Exercise goal: Examine the records and identify each line that includes the string "Kopfhörer". Copy those lines.

------ Data listing ------

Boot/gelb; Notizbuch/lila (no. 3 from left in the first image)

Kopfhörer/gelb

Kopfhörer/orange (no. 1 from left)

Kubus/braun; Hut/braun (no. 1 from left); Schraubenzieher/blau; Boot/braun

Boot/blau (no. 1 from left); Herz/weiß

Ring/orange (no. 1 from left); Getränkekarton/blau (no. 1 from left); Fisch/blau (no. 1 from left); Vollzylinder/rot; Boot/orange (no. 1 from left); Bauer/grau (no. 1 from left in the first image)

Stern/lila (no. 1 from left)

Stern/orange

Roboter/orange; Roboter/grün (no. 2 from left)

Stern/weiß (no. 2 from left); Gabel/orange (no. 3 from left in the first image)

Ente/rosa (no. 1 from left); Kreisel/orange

------

Output:
Kopfhörer/gelb
Kopfhörer/orange (no. 1 from left)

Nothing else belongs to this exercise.